- [Task inputs]
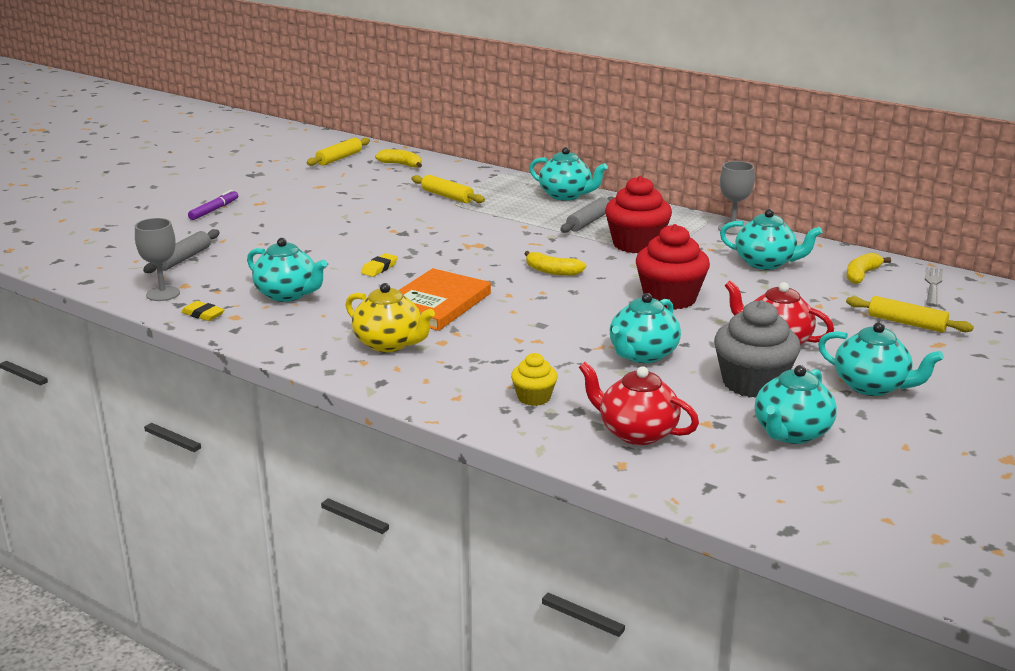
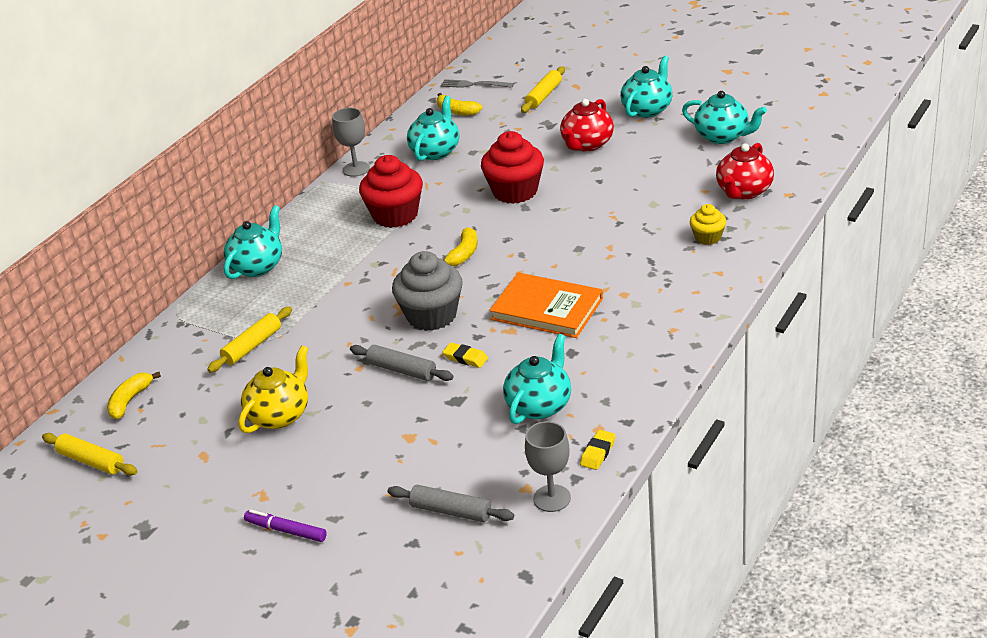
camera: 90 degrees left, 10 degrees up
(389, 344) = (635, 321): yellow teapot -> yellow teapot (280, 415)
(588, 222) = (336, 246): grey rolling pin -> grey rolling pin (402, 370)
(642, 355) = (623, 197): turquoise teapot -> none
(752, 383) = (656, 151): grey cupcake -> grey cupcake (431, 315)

* * *

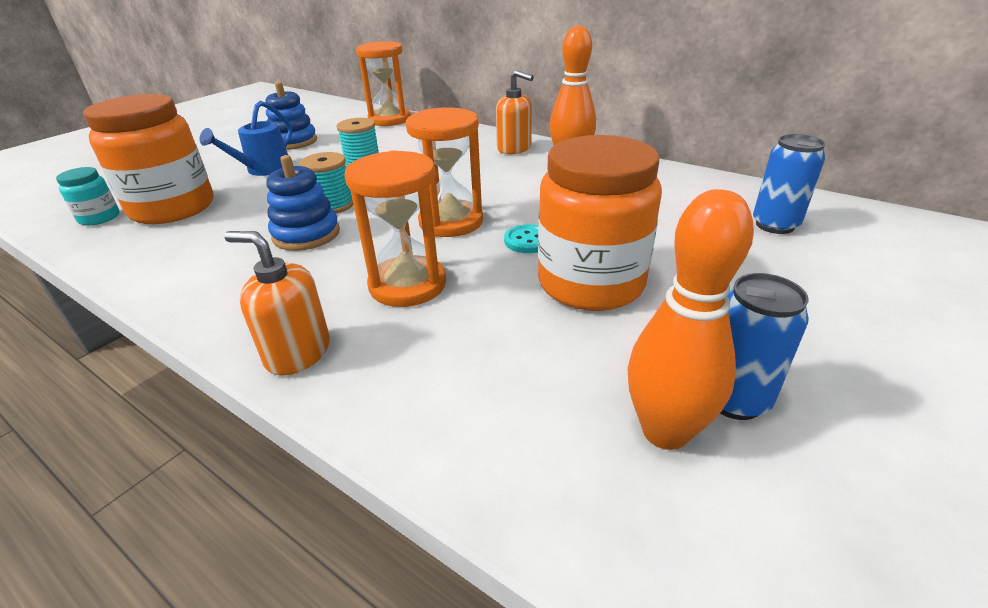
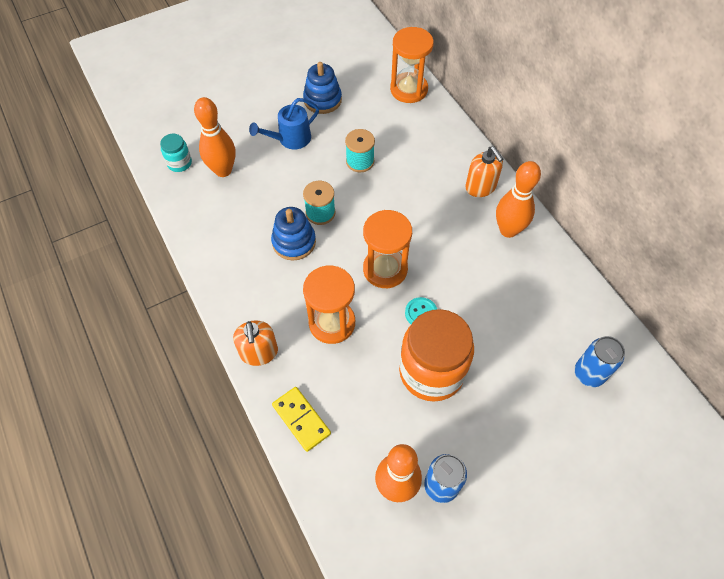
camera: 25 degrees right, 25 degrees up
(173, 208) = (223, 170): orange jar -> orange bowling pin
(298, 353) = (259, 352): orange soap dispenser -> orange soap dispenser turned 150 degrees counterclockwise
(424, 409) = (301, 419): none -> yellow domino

- [What to produce]
Pull every line with "camera" from the records.

- [Answer space]
camera: 90 degrees left, 10 degrees up
camera: 25 degrees right, 25 degrees up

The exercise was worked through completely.